▸ **What the task asks**
Because the pictures are not wanted, reproduce the rest of the records below exactly as they stand.

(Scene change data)

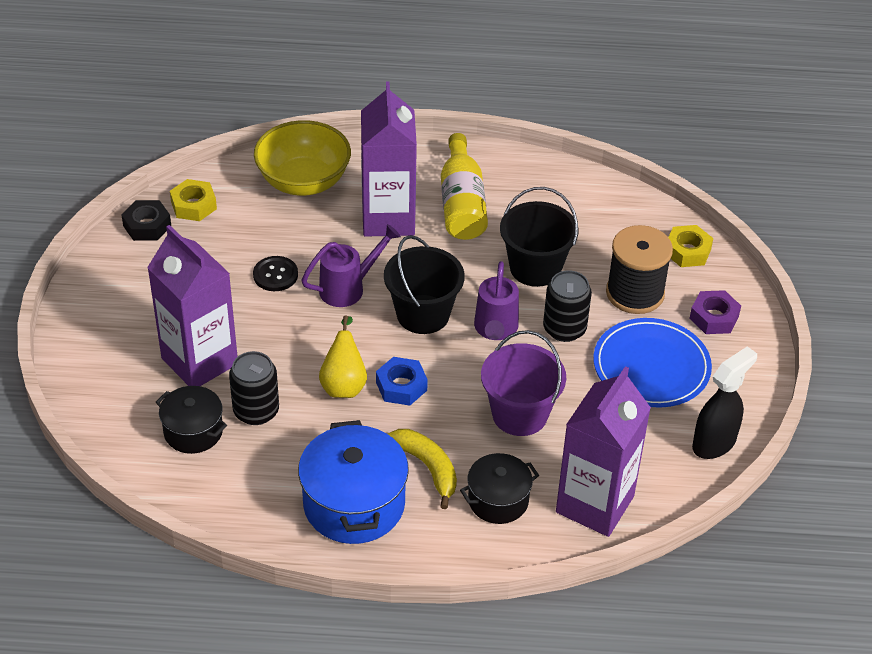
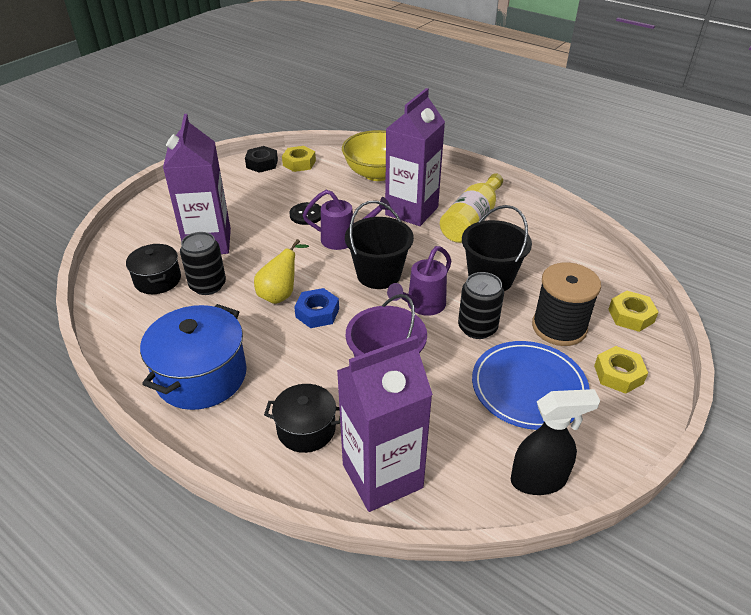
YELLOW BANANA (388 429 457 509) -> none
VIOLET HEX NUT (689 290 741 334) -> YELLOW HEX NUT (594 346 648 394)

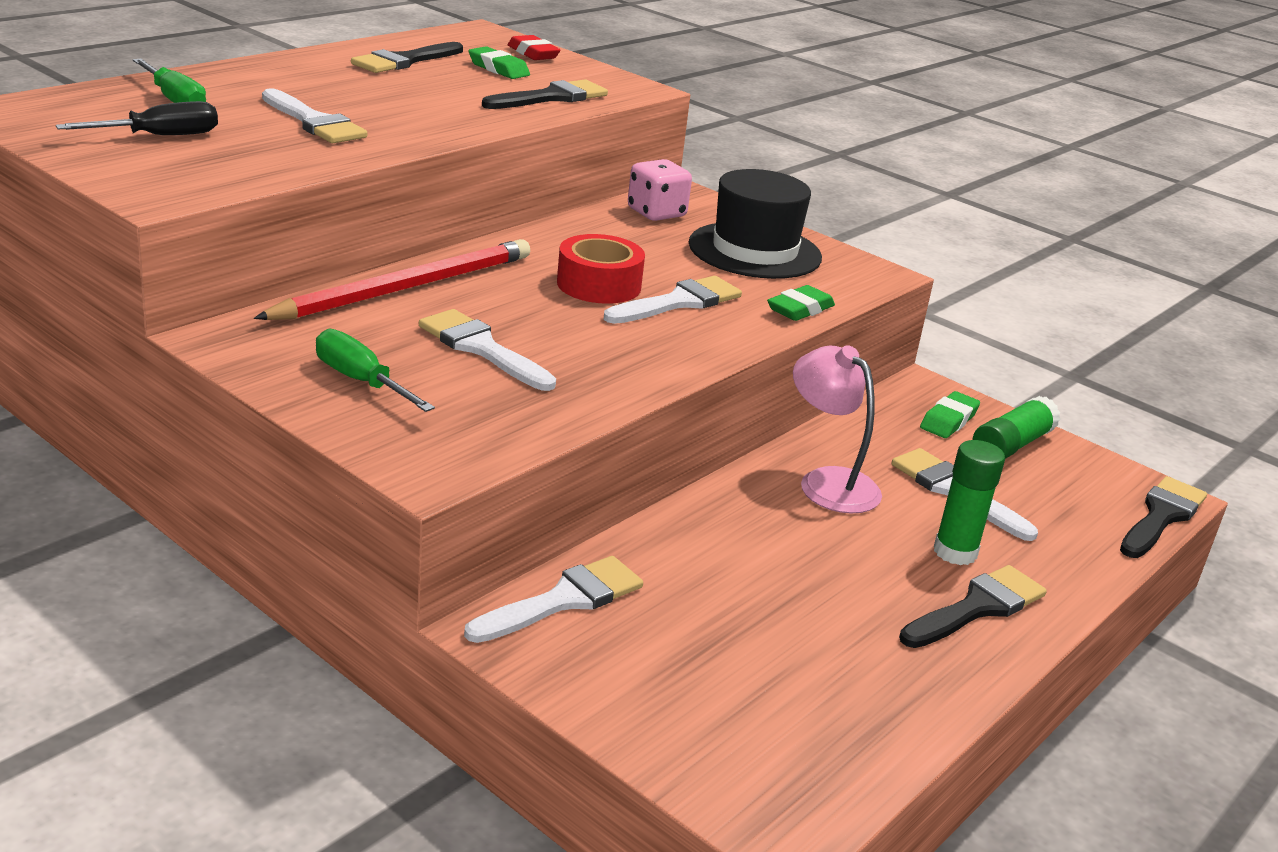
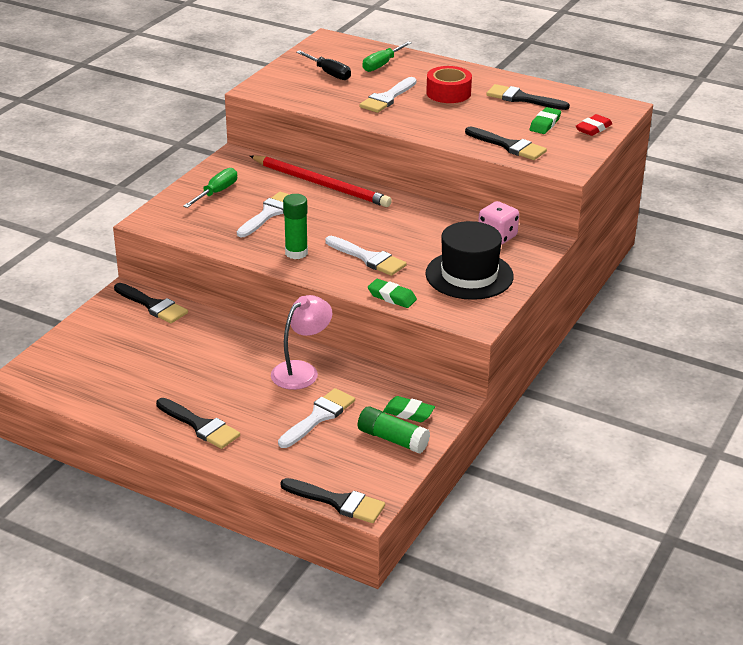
RED TAPE (557 234 645 304) -> RED TAPE (426 66 472 103), move
LEAF-GREEN STICK OF GLUE (934 440 1005 565) -> LEAF-GREEN STICK OF GLUE (283 194 308 259), move
PURE WHITE PAINT BRUSH (464 556 643 643) -> BLACK PAINT BRUSH (114 283 188 323)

▸ **Reply to the task**
YELLOW BANANA (388 429 457 509) -> none
VIOLET HEX NUT (689 290 741 334) -> YELLOW HEX NUT (594 346 648 394)

RED TAPE (557 234 645 304) -> RED TAPE (426 66 472 103), move
LEAF-GREEN STICK OF GLUE (934 440 1005 565) -> LEAF-GREEN STICK OF GLUE (283 194 308 259), move
PURE WHITE PAINT BRUSH (464 556 643 643) -> BLACK PAINT BRUSH (114 283 188 323)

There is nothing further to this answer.